ENTRIES SUPPLIED:

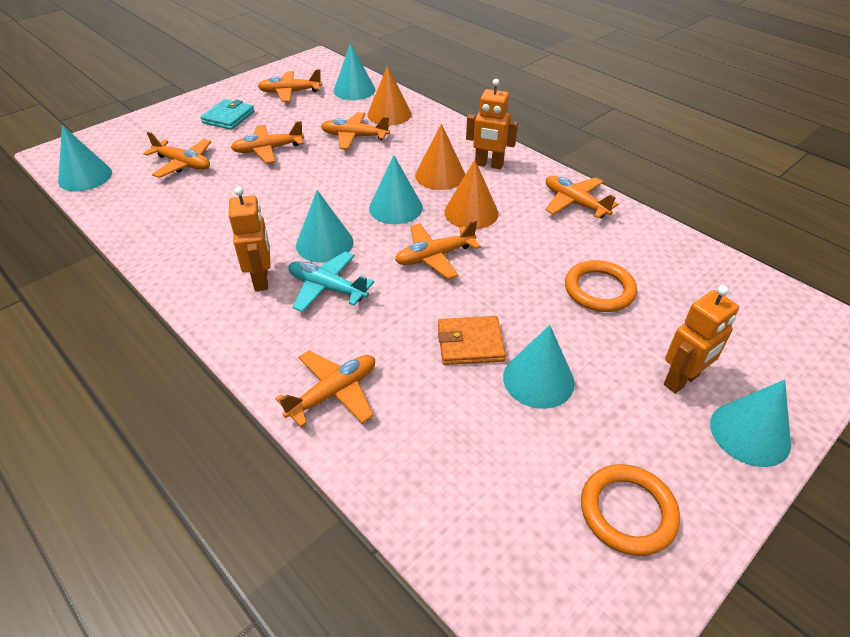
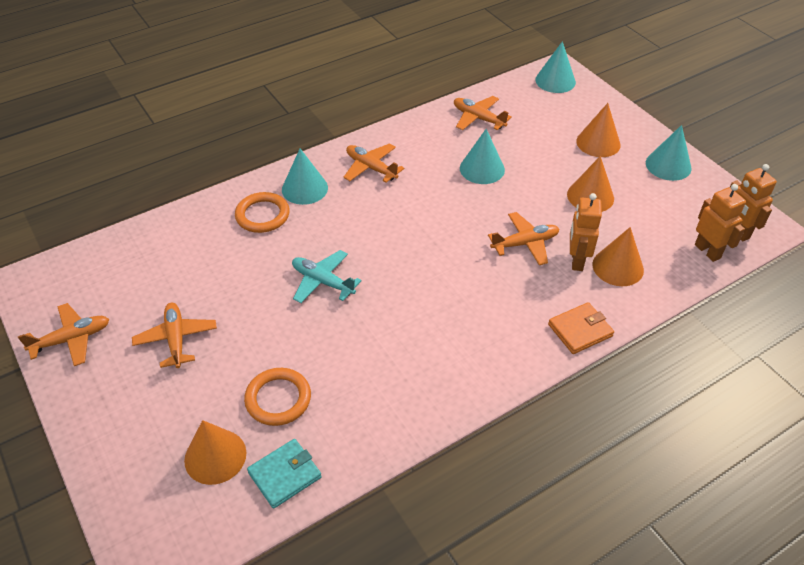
orange cone: 3 -> 4
orange plane: 7 -> 5
turquoise cone: 6 -> 4

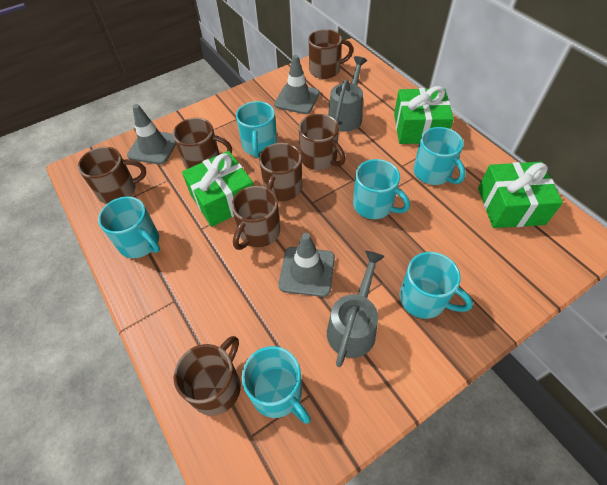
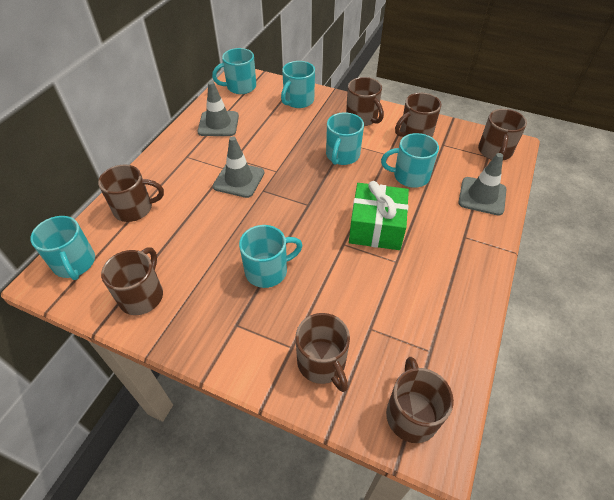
green gift: 3 -> 1
grey watering can: 2 -> 0

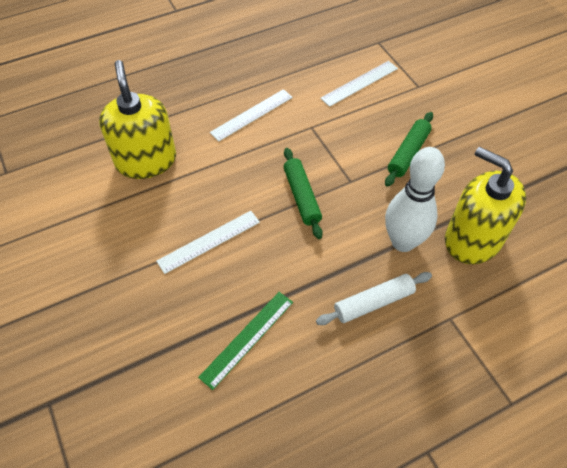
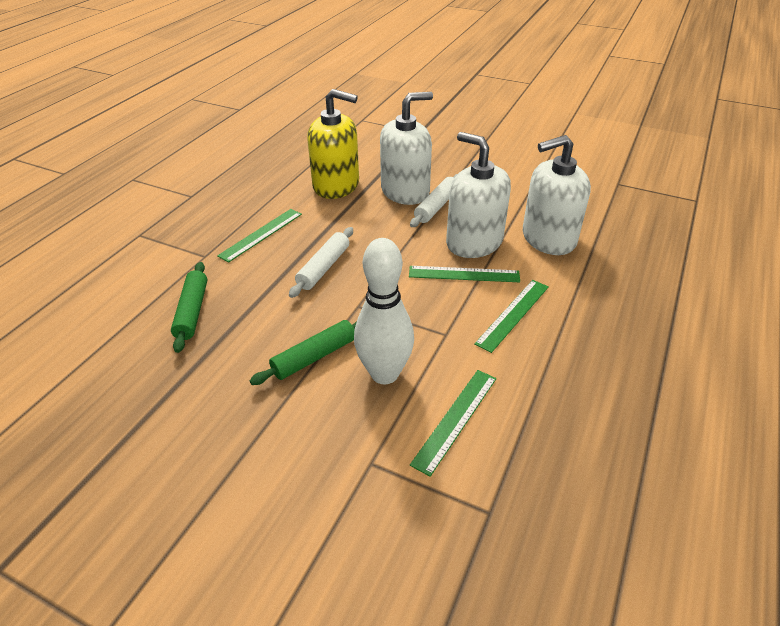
green ruler: 1 -> 4
white rolling pin: 1 -> 2
white ruler: 3 -> 0
white soap dispenser: 0 -> 3
yellow soap dispenser: 2 -> 1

REQUIRED WORK:
Reproduce every line of the material precisely, omitting its pictures.

WRITTEN REPLY:
orange cone: 3 -> 4
orange plane: 7 -> 5
turquoise cone: 6 -> 4

green gift: 3 -> 1
grey watering can: 2 -> 0

green ruler: 1 -> 4
white rolling pin: 1 -> 2
white ruler: 3 -> 0
white soap dispenser: 0 -> 3
yellow soap dispenser: 2 -> 1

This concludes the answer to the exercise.